→ Requirement:
The lines below starting at the line containing "orange pan [254,100,303,146]" and ending at the line containing "pink fork [441,265,498,322]" are to be repeated exactly, with both ends kept and nothing else added.

→ Records supplied:
————
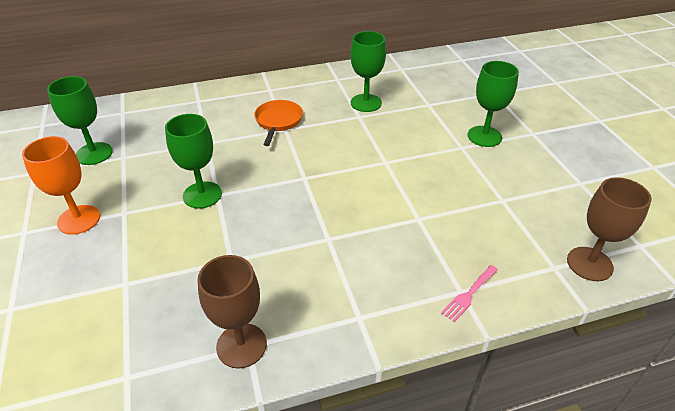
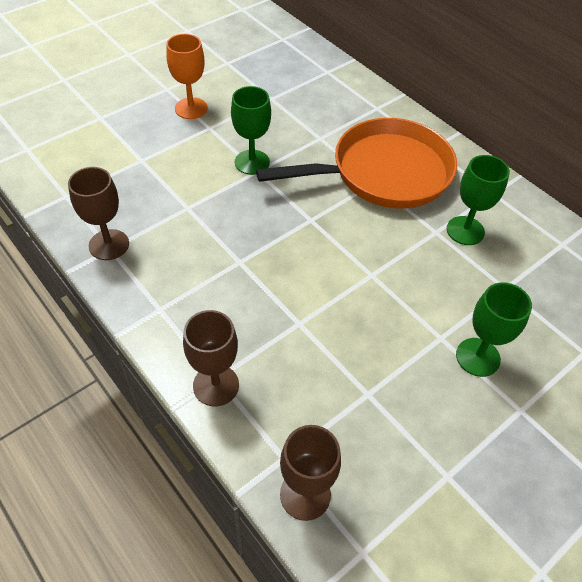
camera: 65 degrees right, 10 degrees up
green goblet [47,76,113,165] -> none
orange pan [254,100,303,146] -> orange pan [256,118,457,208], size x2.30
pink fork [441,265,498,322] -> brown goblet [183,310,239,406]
————
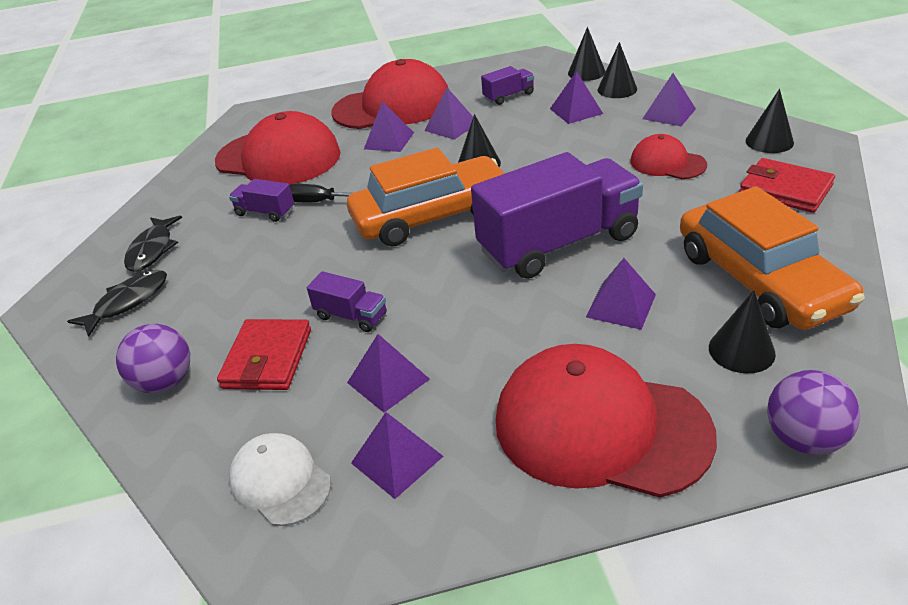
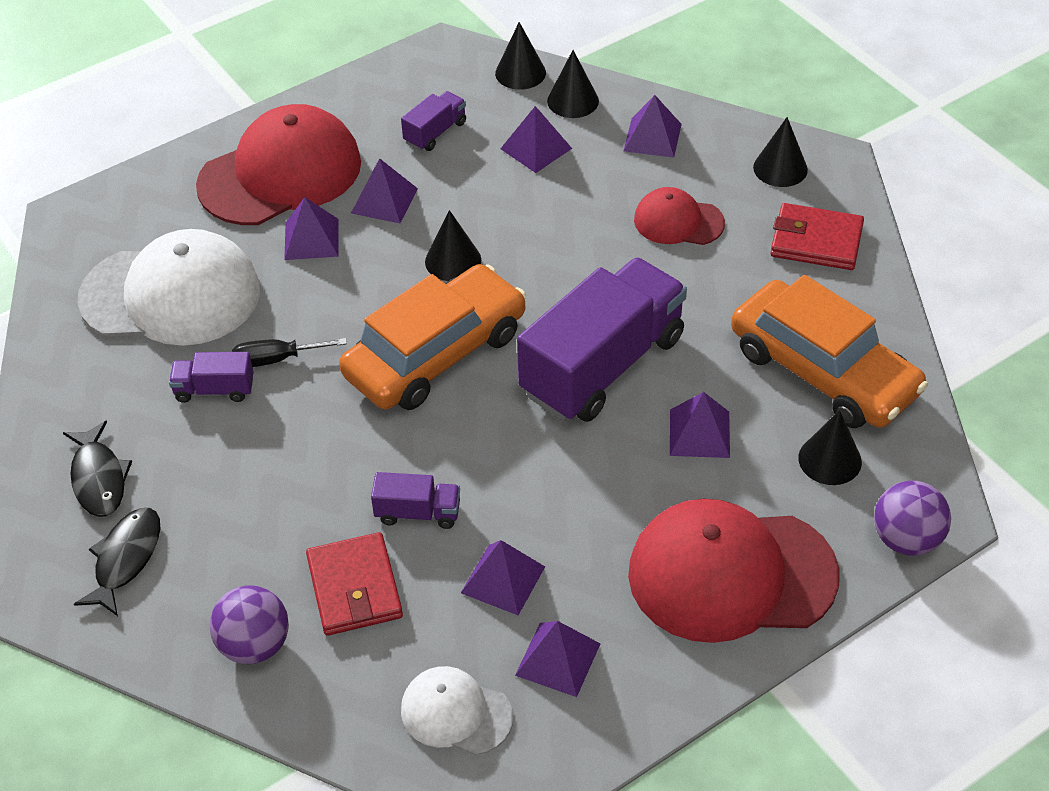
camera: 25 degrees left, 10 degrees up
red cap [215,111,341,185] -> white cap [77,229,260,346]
————
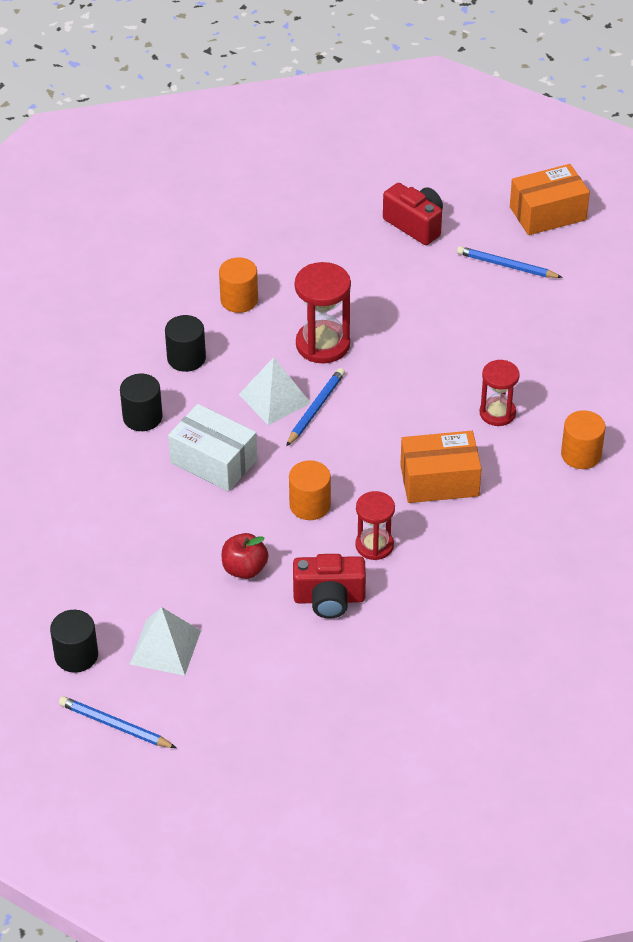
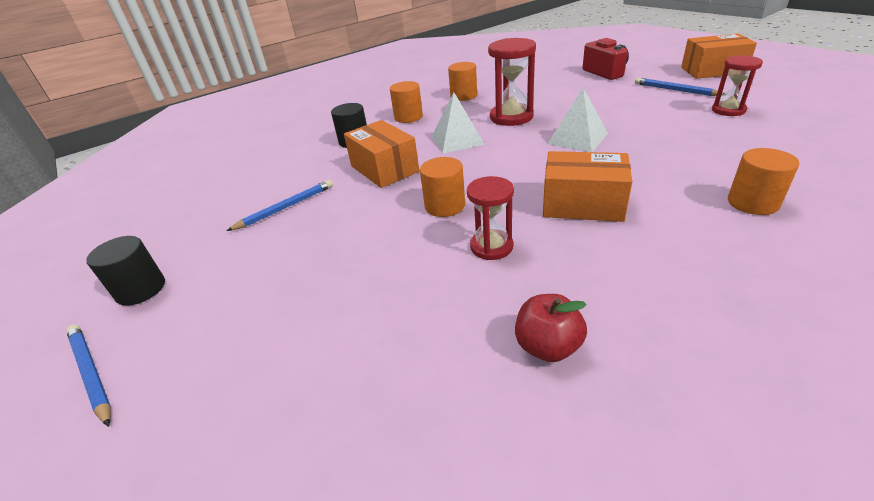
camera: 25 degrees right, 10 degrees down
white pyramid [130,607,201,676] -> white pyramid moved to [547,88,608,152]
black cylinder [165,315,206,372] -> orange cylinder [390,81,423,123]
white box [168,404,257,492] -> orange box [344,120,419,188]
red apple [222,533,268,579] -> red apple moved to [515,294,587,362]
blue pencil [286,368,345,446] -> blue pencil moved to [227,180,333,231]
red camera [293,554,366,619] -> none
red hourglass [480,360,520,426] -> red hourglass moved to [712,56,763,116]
————
→ Finished exercise:
orange pan [254,100,303,146] -> orange pan [256,118,457,208], size x2.30
pink fork [441,265,498,322] -> brown goblet [183,310,239,406]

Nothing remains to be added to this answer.